# TASK DETAILS
Exactly the lines from the first line of the listing through the line containing "orange bowl: 4 -> 5" should appear in the output, unchanged.
━━━━━ EXCERPTED RECORDS ━━━━━
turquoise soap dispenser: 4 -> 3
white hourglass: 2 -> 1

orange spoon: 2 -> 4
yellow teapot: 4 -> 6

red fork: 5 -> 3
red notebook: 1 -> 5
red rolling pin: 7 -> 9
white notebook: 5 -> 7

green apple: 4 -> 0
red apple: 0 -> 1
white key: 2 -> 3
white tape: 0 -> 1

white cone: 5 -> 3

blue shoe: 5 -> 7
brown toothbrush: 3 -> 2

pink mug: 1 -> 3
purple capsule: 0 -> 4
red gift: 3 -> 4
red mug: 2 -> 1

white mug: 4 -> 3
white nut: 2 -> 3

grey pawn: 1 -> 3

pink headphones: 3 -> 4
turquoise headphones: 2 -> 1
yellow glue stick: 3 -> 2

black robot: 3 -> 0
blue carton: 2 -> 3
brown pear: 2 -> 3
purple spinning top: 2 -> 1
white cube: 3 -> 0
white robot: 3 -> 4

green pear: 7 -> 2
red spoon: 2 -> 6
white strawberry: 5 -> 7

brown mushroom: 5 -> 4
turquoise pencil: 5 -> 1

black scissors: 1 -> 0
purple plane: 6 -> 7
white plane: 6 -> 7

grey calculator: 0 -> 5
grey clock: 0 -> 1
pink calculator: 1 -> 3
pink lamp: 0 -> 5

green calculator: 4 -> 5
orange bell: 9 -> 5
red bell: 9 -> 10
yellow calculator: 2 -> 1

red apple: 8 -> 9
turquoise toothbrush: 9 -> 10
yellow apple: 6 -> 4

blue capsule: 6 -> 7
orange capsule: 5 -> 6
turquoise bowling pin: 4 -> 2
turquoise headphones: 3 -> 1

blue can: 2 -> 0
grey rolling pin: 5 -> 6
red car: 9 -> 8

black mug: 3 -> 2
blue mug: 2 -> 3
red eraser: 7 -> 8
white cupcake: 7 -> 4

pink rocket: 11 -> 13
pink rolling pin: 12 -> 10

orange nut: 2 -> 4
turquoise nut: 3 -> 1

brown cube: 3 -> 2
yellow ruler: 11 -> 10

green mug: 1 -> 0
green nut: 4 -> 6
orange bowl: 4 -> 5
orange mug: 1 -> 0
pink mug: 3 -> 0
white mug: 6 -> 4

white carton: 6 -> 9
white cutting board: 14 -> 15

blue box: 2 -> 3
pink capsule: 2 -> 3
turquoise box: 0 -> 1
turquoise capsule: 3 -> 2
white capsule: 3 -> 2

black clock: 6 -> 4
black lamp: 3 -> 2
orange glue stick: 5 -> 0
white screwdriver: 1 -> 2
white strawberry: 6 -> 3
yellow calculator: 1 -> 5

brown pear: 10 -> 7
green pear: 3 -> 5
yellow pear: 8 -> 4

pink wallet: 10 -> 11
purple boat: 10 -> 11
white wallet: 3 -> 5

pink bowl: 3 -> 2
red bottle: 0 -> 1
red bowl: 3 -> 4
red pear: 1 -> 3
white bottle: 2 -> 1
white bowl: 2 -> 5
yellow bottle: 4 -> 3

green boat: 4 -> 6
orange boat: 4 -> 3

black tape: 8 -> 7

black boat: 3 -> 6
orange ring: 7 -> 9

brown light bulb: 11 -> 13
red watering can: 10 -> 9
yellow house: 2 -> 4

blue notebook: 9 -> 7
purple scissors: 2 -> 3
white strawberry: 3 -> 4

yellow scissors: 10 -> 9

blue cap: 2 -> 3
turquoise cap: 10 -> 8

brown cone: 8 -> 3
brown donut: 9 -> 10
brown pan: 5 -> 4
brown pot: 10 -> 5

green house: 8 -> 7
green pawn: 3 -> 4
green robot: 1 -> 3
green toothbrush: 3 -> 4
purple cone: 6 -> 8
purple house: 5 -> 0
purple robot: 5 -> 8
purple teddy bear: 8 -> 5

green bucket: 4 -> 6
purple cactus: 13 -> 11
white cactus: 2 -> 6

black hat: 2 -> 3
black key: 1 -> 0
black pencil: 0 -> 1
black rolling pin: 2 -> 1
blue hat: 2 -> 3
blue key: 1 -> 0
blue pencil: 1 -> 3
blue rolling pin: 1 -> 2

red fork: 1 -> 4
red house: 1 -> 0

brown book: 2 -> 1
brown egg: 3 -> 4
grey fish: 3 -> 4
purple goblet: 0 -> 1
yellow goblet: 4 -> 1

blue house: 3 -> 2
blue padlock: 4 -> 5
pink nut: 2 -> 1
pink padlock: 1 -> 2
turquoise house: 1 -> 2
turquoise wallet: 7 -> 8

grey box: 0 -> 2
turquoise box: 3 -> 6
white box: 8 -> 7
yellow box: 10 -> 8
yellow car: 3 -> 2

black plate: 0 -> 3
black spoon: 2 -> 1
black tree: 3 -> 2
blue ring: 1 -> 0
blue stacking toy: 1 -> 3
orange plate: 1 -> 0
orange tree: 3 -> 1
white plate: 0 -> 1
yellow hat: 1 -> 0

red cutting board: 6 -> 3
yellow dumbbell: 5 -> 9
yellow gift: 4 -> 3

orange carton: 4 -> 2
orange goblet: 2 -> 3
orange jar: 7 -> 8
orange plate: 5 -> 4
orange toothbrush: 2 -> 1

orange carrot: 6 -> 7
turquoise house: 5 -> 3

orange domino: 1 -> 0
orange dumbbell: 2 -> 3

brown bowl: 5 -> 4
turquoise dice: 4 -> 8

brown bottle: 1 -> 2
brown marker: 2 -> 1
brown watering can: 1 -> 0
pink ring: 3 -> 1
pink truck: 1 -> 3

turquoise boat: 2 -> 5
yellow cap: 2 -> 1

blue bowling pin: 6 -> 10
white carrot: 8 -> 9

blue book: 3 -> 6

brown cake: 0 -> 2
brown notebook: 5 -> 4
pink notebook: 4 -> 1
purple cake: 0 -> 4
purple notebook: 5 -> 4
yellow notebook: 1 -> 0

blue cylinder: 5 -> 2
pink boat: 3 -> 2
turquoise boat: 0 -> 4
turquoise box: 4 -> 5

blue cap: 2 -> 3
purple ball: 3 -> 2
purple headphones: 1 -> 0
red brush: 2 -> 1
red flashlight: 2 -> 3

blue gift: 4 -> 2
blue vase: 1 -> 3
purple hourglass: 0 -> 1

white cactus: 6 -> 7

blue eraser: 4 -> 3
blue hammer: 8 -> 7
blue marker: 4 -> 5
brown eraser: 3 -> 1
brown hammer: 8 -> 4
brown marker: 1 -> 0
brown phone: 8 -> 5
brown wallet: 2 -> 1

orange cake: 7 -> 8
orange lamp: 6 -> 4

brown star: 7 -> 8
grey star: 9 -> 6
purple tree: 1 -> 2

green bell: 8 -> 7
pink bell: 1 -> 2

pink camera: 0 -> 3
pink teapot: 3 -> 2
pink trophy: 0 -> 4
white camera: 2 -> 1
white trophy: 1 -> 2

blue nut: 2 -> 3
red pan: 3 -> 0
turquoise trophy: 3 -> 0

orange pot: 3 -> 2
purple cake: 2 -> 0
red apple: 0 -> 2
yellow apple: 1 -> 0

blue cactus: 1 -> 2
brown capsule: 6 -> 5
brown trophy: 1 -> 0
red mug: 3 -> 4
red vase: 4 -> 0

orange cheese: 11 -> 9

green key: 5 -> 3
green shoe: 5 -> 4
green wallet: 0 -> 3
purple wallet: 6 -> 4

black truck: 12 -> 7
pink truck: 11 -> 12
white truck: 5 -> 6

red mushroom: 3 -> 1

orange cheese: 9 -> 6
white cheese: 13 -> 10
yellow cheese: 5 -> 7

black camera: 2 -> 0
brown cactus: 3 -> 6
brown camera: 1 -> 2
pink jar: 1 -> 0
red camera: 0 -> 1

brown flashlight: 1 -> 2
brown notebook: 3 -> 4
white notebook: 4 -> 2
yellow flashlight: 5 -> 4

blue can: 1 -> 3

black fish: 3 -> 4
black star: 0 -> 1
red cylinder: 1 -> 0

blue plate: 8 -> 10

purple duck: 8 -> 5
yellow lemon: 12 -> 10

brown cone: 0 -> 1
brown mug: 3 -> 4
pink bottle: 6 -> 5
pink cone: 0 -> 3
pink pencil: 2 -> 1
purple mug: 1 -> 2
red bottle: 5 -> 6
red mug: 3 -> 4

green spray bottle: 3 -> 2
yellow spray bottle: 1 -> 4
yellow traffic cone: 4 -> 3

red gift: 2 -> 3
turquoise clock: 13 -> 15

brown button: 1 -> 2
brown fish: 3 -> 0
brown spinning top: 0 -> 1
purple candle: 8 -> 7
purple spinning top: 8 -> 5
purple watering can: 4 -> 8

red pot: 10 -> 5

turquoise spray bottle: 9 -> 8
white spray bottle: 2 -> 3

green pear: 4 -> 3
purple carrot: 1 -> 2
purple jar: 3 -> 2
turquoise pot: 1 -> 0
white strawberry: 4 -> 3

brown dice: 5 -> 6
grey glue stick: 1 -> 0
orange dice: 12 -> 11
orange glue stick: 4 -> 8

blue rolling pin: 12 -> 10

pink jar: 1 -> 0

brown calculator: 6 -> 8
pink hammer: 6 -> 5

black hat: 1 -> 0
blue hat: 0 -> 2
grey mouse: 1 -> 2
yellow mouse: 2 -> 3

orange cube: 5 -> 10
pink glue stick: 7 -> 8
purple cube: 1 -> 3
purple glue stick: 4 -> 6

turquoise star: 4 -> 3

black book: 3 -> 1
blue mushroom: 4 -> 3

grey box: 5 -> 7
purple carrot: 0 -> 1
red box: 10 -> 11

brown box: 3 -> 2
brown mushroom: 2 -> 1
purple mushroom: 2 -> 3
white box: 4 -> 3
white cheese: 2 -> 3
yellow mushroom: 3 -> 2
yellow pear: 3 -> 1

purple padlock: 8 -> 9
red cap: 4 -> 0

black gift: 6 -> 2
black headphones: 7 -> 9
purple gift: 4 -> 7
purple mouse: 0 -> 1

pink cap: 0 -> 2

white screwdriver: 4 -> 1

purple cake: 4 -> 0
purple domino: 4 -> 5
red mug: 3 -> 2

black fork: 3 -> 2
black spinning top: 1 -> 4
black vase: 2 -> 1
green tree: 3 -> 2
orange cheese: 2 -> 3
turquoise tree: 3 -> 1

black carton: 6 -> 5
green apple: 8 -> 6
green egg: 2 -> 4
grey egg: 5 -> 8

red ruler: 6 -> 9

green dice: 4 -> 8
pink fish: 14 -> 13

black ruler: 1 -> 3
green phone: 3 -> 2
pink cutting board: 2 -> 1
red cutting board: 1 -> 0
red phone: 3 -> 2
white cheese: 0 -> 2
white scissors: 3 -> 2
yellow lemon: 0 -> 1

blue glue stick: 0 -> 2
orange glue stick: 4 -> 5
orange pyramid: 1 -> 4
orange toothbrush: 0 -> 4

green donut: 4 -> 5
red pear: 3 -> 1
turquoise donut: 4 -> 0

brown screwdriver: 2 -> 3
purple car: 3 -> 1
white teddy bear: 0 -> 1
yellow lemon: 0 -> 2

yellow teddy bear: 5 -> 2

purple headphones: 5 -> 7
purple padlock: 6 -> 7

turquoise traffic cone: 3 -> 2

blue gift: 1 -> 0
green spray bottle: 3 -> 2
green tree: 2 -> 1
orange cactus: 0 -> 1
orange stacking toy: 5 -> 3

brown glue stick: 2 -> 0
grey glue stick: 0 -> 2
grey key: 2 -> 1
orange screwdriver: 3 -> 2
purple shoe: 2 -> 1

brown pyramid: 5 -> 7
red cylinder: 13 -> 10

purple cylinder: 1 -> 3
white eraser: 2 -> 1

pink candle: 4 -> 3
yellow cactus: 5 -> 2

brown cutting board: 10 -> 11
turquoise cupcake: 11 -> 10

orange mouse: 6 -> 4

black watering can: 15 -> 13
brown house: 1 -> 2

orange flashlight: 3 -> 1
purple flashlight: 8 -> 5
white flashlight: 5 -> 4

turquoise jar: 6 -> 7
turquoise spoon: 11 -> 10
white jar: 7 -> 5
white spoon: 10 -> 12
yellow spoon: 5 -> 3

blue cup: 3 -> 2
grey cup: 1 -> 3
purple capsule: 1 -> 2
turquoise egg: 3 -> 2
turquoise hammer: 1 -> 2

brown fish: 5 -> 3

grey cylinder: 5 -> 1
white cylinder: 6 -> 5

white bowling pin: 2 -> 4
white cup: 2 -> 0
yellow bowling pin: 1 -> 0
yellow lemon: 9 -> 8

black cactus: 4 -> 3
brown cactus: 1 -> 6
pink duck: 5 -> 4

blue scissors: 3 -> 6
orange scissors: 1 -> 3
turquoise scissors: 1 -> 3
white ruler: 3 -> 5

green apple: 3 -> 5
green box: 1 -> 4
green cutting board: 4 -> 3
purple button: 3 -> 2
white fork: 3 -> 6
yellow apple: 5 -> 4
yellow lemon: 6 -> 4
━━━━━
# TASK ANSWER
turquoise soap dispenser: 4 -> 3
white hourglass: 2 -> 1

orange spoon: 2 -> 4
yellow teapot: 4 -> 6

red fork: 5 -> 3
red notebook: 1 -> 5
red rolling pin: 7 -> 9
white notebook: 5 -> 7

green apple: 4 -> 0
red apple: 0 -> 1
white key: 2 -> 3
white tape: 0 -> 1

white cone: 5 -> 3

blue shoe: 5 -> 7
brown toothbrush: 3 -> 2

pink mug: 1 -> 3
purple capsule: 0 -> 4
red gift: 3 -> 4
red mug: 2 -> 1

white mug: 4 -> 3
white nut: 2 -> 3

grey pawn: 1 -> 3

pink headphones: 3 -> 4
turquoise headphones: 2 -> 1
yellow glue stick: 3 -> 2

black robot: 3 -> 0
blue carton: 2 -> 3
brown pear: 2 -> 3
purple spinning top: 2 -> 1
white cube: 3 -> 0
white robot: 3 -> 4

green pear: 7 -> 2
red spoon: 2 -> 6
white strawberry: 5 -> 7

brown mushroom: 5 -> 4
turquoise pencil: 5 -> 1

black scissors: 1 -> 0
purple plane: 6 -> 7
white plane: 6 -> 7

grey calculator: 0 -> 5
grey clock: 0 -> 1
pink calculator: 1 -> 3
pink lamp: 0 -> 5

green calculator: 4 -> 5
orange bell: 9 -> 5
red bell: 9 -> 10
yellow calculator: 2 -> 1

red apple: 8 -> 9
turquoise toothbrush: 9 -> 10
yellow apple: 6 -> 4

blue capsule: 6 -> 7
orange capsule: 5 -> 6
turquoise bowling pin: 4 -> 2
turquoise headphones: 3 -> 1

blue can: 2 -> 0
grey rolling pin: 5 -> 6
red car: 9 -> 8

black mug: 3 -> 2
blue mug: 2 -> 3
red eraser: 7 -> 8
white cupcake: 7 -> 4

pink rocket: 11 -> 13
pink rolling pin: 12 -> 10

orange nut: 2 -> 4
turquoise nut: 3 -> 1

brown cube: 3 -> 2
yellow ruler: 11 -> 10

green mug: 1 -> 0
green nut: 4 -> 6
orange bowl: 4 -> 5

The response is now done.